[[ Records for the exercise open ]]

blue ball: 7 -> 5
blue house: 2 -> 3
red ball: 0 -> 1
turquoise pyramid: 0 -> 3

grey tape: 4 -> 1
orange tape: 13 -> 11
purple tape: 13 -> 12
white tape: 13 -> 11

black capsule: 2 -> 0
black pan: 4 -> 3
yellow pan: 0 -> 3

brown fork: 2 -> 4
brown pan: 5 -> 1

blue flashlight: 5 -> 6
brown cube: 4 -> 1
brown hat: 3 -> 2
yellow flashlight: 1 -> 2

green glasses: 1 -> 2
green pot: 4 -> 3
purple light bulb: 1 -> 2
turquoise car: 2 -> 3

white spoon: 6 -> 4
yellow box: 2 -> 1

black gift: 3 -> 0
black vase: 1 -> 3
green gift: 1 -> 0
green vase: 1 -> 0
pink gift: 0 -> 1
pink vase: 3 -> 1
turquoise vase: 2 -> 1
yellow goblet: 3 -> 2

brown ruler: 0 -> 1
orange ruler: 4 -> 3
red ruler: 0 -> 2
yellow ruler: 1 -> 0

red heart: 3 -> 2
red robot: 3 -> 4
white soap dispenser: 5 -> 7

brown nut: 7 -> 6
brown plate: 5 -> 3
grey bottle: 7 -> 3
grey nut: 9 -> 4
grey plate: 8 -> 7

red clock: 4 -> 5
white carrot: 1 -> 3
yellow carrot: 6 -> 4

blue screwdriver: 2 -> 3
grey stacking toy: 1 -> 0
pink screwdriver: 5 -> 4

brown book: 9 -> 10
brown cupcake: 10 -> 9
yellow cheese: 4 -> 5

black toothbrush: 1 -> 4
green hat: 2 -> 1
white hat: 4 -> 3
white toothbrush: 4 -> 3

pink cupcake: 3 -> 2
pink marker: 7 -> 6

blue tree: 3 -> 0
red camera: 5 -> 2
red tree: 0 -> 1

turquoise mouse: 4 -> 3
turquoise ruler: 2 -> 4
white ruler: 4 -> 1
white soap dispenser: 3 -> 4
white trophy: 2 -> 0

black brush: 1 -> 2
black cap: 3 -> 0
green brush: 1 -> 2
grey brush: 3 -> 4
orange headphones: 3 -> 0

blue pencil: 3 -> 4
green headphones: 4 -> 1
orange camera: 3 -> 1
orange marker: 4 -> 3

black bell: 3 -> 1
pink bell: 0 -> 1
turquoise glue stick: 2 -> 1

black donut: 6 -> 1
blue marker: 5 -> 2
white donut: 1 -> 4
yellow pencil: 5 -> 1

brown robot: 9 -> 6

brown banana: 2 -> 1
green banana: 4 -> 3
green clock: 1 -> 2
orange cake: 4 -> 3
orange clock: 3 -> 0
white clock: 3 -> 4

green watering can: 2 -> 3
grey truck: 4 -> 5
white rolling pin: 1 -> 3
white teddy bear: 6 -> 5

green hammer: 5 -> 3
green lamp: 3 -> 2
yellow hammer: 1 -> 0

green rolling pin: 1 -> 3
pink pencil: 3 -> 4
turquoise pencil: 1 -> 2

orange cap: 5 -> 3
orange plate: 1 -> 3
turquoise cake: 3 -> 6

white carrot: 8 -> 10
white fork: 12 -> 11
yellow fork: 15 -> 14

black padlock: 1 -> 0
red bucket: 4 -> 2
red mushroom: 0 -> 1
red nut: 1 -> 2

[[ Records for the exercise closed ]]

Task goal.
Scanning the data above, copy out every line where "ruler" is found.

Solution to the exercise.
brown ruler: 0 -> 1
orange ruler: 4 -> 3
red ruler: 0 -> 2
yellow ruler: 1 -> 0
turquoise ruler: 2 -> 4
white ruler: 4 -> 1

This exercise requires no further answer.